*** Available data Section Begins ***

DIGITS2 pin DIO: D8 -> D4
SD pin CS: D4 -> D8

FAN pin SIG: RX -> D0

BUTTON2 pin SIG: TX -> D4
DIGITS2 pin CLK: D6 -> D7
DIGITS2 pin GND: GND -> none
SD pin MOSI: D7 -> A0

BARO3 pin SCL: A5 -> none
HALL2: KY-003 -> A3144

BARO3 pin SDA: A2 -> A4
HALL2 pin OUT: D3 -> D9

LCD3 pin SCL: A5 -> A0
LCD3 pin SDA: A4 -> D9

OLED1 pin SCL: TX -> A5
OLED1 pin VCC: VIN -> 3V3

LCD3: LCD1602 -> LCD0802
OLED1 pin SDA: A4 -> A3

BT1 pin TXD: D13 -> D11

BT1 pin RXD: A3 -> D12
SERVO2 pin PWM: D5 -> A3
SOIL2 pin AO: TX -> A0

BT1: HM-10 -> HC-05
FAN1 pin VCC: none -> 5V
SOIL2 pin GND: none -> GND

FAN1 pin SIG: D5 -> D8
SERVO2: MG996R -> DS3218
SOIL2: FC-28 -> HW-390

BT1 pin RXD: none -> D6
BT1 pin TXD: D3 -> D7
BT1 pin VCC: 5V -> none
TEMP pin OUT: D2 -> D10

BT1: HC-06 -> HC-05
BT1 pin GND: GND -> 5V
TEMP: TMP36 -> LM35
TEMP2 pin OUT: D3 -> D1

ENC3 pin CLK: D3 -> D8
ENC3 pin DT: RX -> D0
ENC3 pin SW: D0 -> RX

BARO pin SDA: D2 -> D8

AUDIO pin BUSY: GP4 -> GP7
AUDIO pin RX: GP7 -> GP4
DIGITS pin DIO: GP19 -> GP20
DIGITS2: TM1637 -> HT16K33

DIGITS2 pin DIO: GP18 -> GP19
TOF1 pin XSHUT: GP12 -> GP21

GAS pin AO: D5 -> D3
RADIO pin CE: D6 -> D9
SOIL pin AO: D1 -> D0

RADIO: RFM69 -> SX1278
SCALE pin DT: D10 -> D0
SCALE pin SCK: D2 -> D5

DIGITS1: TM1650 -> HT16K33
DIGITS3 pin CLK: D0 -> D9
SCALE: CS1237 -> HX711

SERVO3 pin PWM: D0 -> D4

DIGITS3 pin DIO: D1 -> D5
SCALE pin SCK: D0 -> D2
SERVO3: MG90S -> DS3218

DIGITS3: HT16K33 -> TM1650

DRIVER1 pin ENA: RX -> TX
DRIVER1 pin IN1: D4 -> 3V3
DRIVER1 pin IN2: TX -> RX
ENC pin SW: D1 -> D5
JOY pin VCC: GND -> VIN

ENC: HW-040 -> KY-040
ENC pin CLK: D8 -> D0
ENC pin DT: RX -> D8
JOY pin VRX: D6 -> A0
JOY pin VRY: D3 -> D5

*** Available data Section Ends ***

[Exercise details] Nothing outside the span should appear: transcribe the lines from the one containing "SOIL2 pin GND: none -> GND" through the last line of the records.

[Result for this task]
SOIL2 pin GND: none -> GND

FAN1 pin SIG: D5 -> D8
SERVO2: MG996R -> DS3218
SOIL2: FC-28 -> HW-390

BT1 pin RXD: none -> D6
BT1 pin TXD: D3 -> D7
BT1 pin VCC: 5V -> none
TEMP pin OUT: D2 -> D10

BT1: HC-06 -> HC-05
BT1 pin GND: GND -> 5V
TEMP: TMP36 -> LM35
TEMP2 pin OUT: D3 -> D1

ENC3 pin CLK: D3 -> D8
ENC3 pin DT: RX -> D0
ENC3 pin SW: D0 -> RX

BARO pin SDA: D2 -> D8

AUDIO pin BUSY: GP4 -> GP7
AUDIO pin RX: GP7 -> GP4
DIGITS pin DIO: GP19 -> GP20
DIGITS2: TM1637 -> HT16K33

DIGITS2 pin DIO: GP18 -> GP19
TOF1 pin XSHUT: GP12 -> GP21

GAS pin AO: D5 -> D3
RADIO pin CE: D6 -> D9
SOIL pin AO: D1 -> D0

RADIO: RFM69 -> SX1278
SCALE pin DT: D10 -> D0
SCALE pin SCK: D2 -> D5

DIGITS1: TM1650 -> HT16K33
DIGITS3 pin CLK: D0 -> D9
SCALE: CS1237 -> HX711

SERVO3 pin PWM: D0 -> D4

DIGITS3 pin DIO: D1 -> D5
SCALE pin SCK: D0 -> D2
SERVO3: MG90S -> DS3218

DIGITS3: HT16K33 -> TM1650

DRIVER1 pin ENA: RX -> TX
DRIVER1 pin IN1: D4 -> 3V3
DRIVER1 pin IN2: TX -> RX
ENC pin SW: D1 -> D5
JOY pin VCC: GND -> VIN

ENC: HW-040 -> KY-040
ENC pin CLK: D8 -> D0
ENC pin DT: RX -> D8
JOY pin VRX: D6 -> A0
JOY pin VRY: D3 -> D5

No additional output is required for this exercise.